** DATA RECORDS follows **

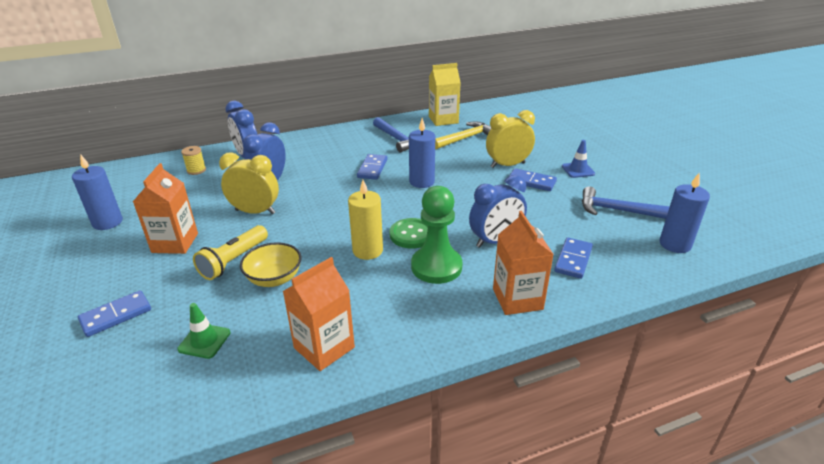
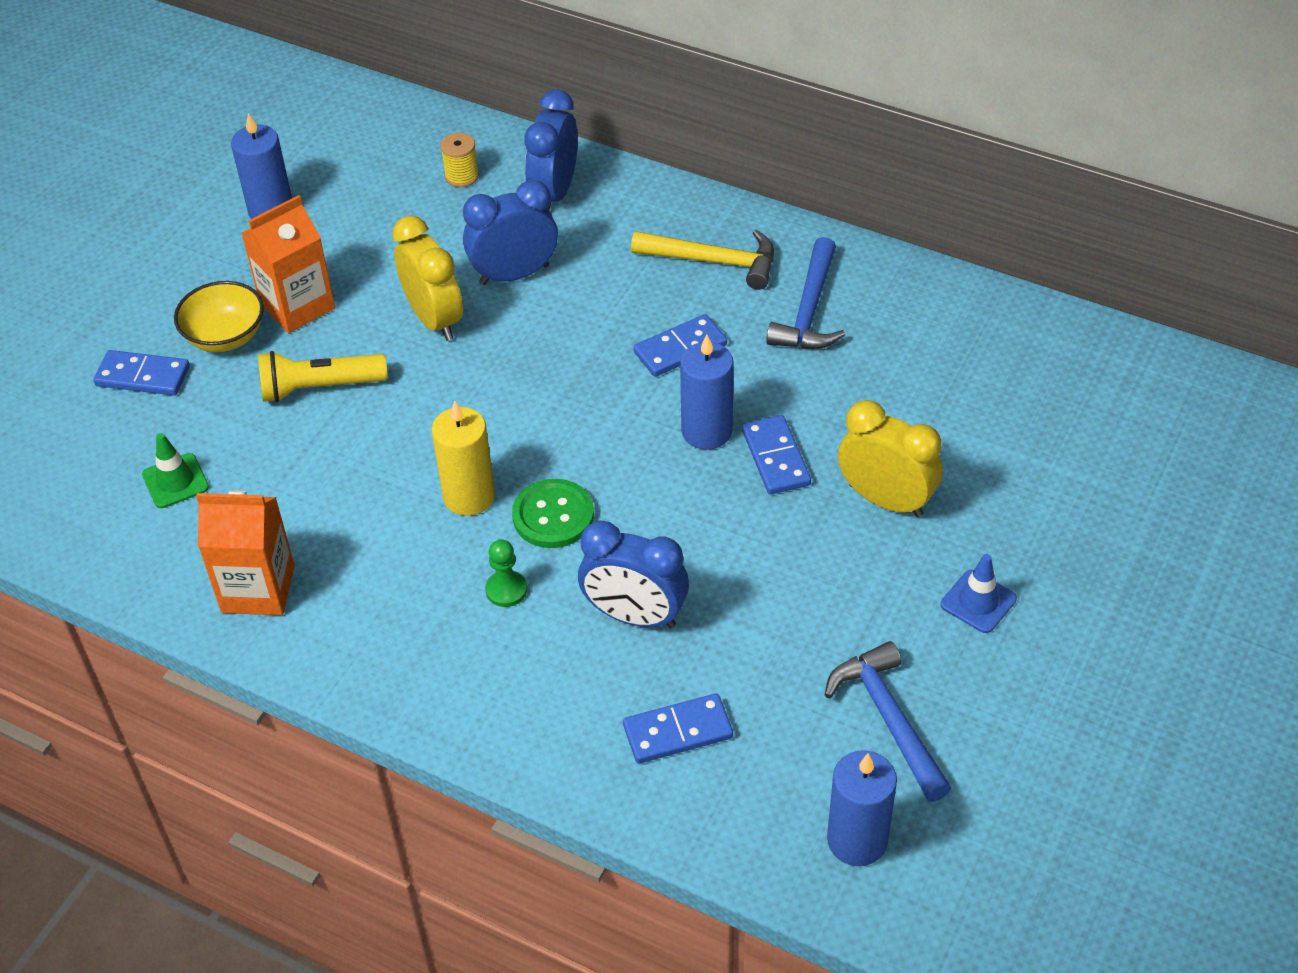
camera: 50 degrees right, 15 degrees up
yellow bowl [240,242,302,287] -> yellow bowl moved to [174,281,264,352]
green pawn [411,186,463,284] -> green pawn [485,540,527,607], size x0.47
yellow carton [429,63,461,126] -> none
yellow hammer [435,122,491,149] -> yellow hammer moved to [631,230,774,290]
orange carton [493,211,554,315] -> none
blue domino [509,168,557,191] -> blue domino moved to [742,415,811,494]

** End of DATA RECORDS **

Each line above should be set down exactly as written, with pictures excluded.

camera: 50 degrees right, 15 degrees up
yellow bowl [240,242,302,287] -> yellow bowl moved to [174,281,264,352]
green pawn [411,186,463,284] -> green pawn [485,540,527,607], size x0.47
yellow carton [429,63,461,126] -> none
yellow hammer [435,122,491,149] -> yellow hammer moved to [631,230,774,290]
orange carton [493,211,554,315] -> none
blue domino [509,168,557,191] -> blue domino moved to [742,415,811,494]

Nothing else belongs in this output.